## INSTRUCTIONS FOR THE TASK
In the material below, find the line that contains "none -> brown pyramid [637,481,691,539]" and the line that contains "none -> turquoise plane [712,460,793,513]", then write out exactly those two lines and everything between them.

## AVAILABLE RECORDS
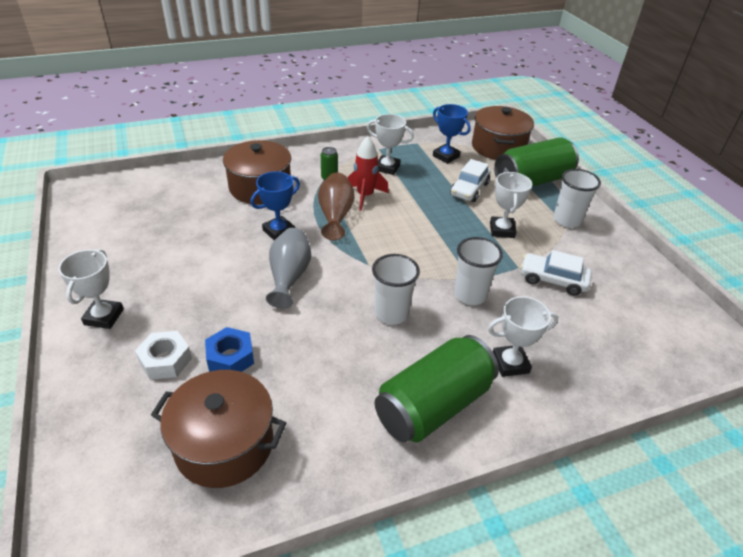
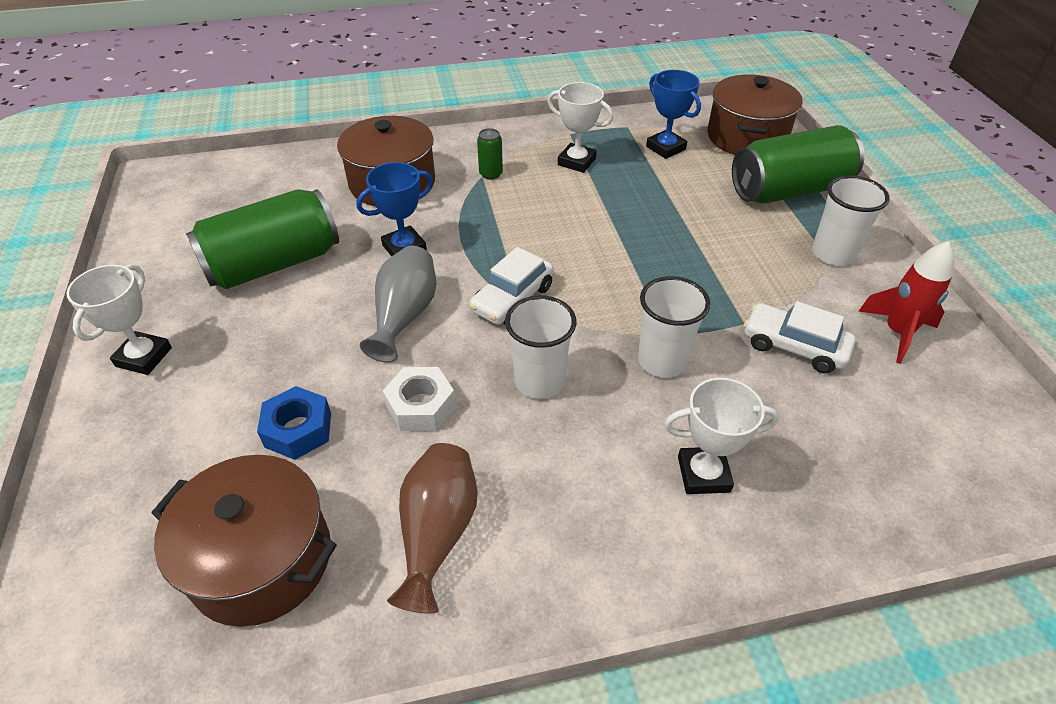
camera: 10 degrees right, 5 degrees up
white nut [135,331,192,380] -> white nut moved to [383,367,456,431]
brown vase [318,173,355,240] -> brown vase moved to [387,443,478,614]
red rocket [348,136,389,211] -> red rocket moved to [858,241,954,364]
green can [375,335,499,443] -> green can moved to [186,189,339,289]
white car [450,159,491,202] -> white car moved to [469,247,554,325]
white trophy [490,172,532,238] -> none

---

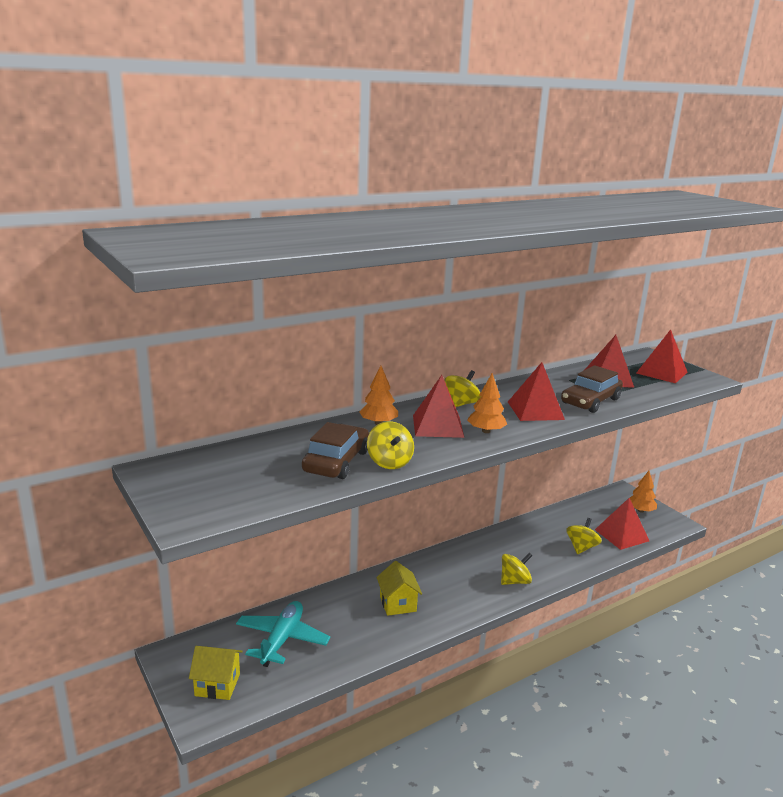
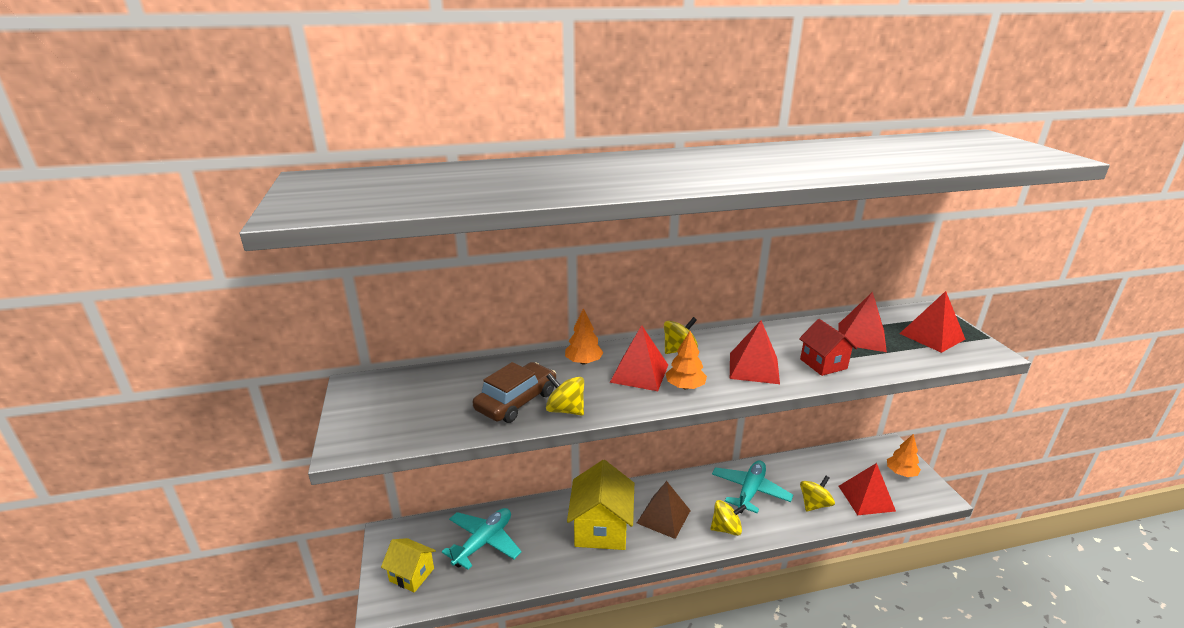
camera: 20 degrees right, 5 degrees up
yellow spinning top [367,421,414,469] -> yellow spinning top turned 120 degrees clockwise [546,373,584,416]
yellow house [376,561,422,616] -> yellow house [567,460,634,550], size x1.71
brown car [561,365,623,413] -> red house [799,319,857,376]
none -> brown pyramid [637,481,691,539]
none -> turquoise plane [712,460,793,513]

## SOLUTION TO THIS TASK
none -> brown pyramid [637,481,691,539]
none -> turquoise plane [712,460,793,513]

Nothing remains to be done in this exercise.